How many lines of the records hold the string "none"? Reply with the number alone.

(Content revision data)
☆ ☆ ☆

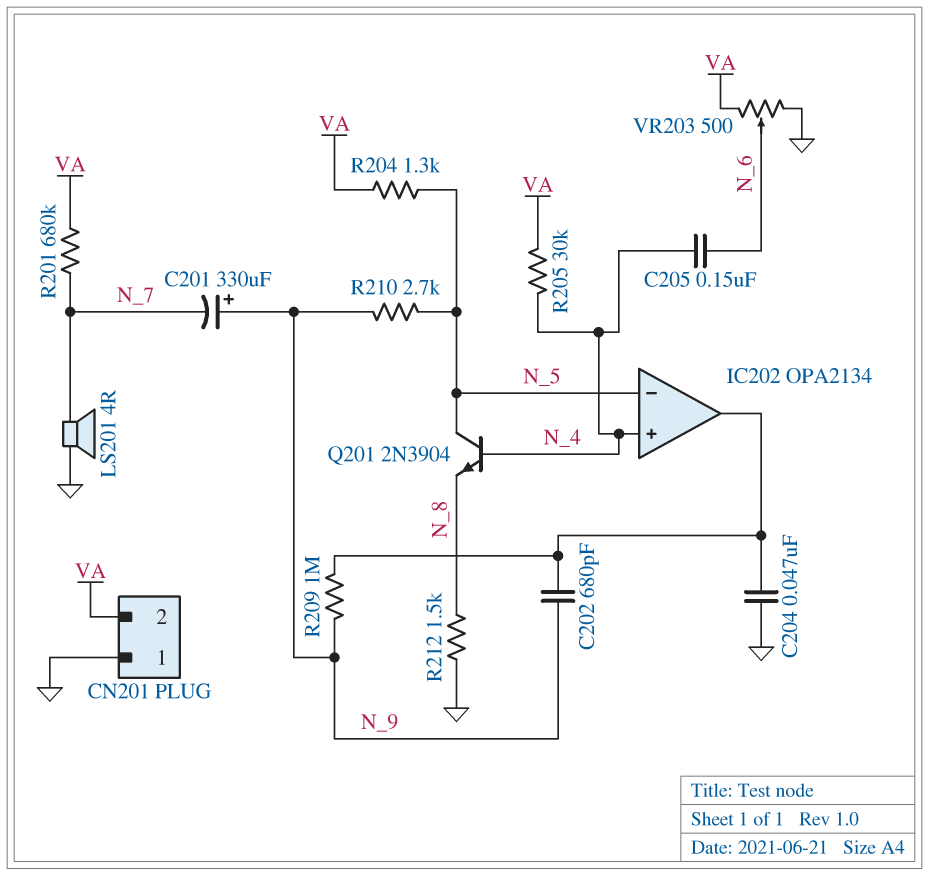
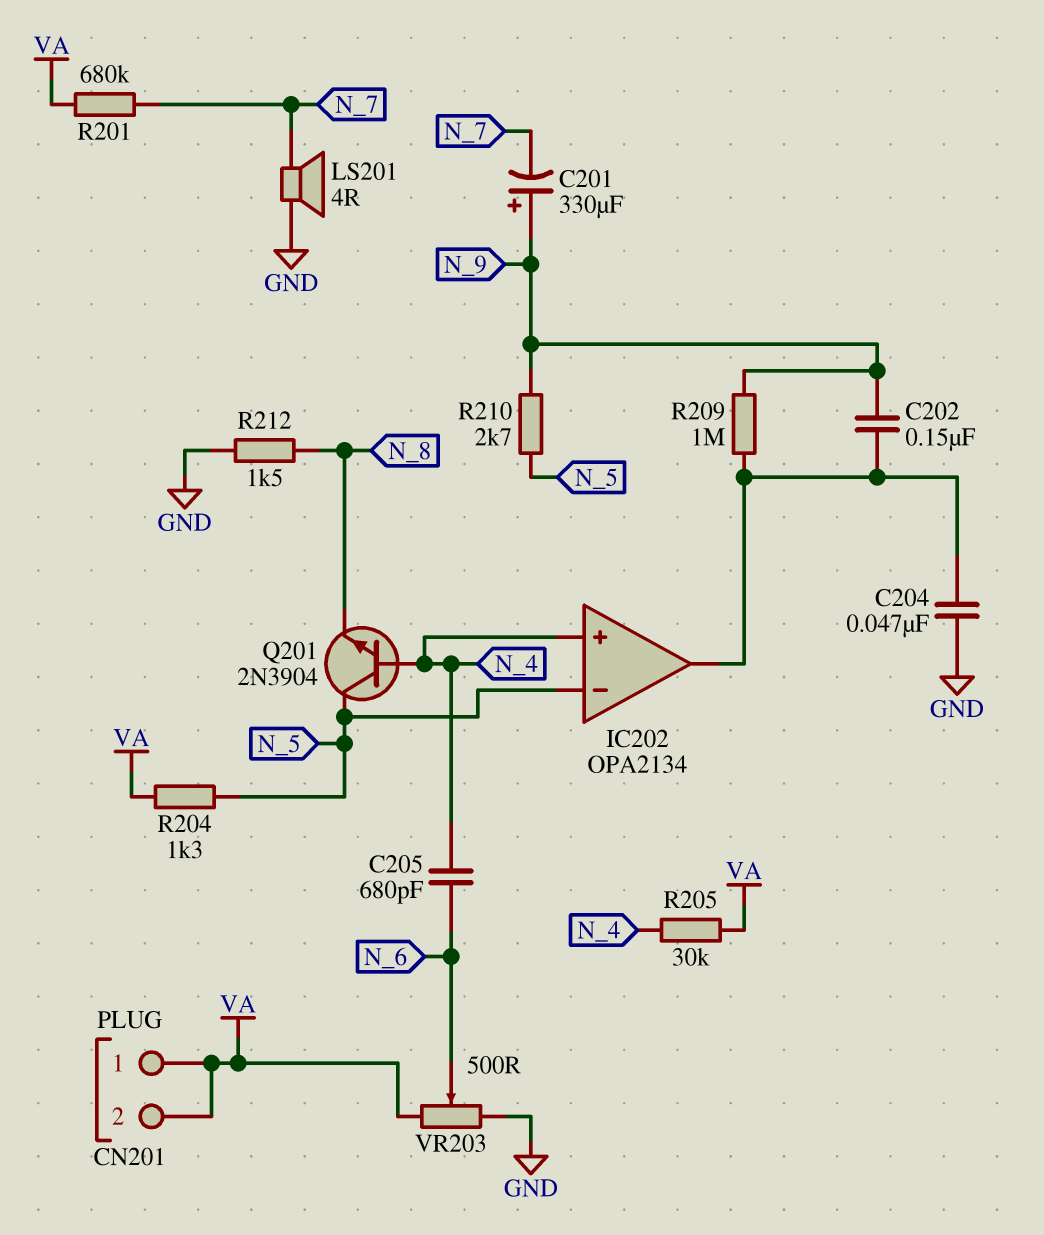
C202: 680pF (IC202/out, N_9) -> 150nF (IC202/out, N_9)
C205: 150nF (N_4, N_6) -> 680pF (N_4, N_6)
CN201 pin 1: GND -> VA

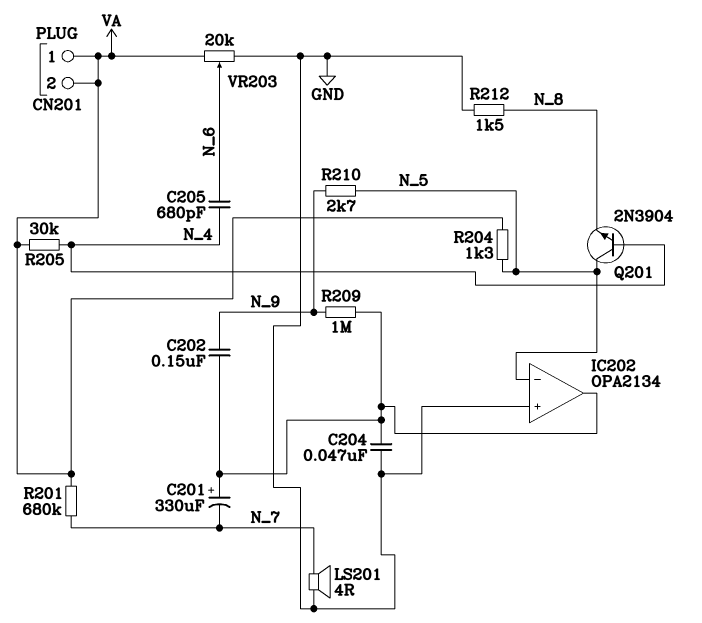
C201: 330uF (plus N_9, minus N_7) -> 330uF (plus IC202/out, minus N_7)
IC202 pin in+: N_4 -> GND
VR203: 500 (GND, VA, wiper N_6) -> 20k (GND, VA, wiper N_6)

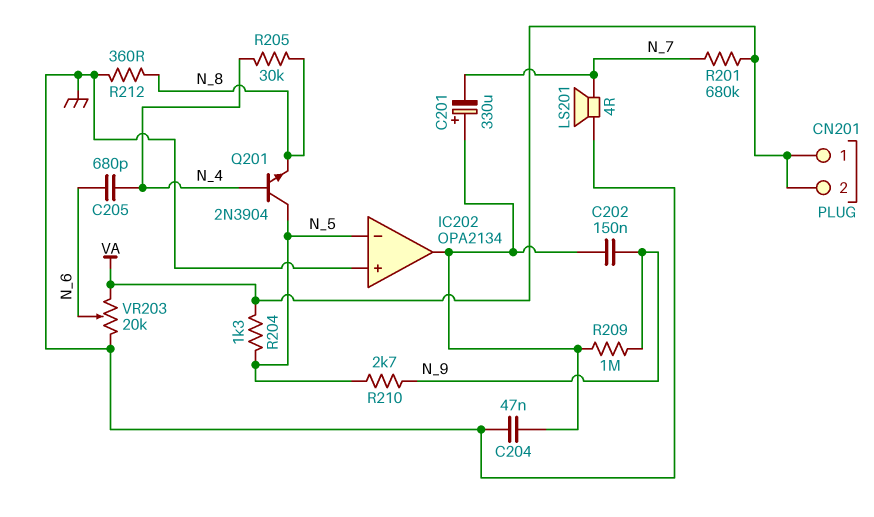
R205: 30k (N_4, VA) -> 30k (N_4, N_8)
R212: 1.5k (GND, N_8) -> 360 (GND, N_8)

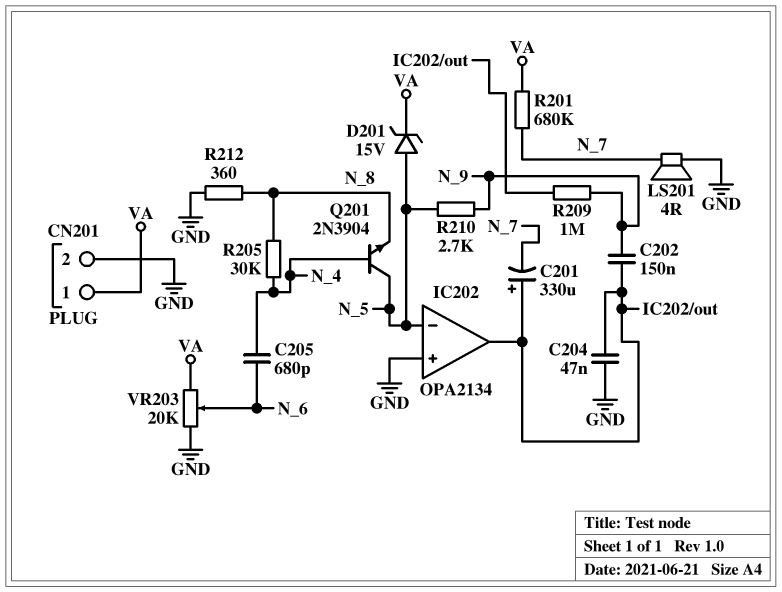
CN201 pin 2: VA -> GND
D201: none -> zener 15V (A N_5, K VA)
R204: 1.3k (N_5, VA) -> none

☆ ☆ ☆

* [Worked solution]
2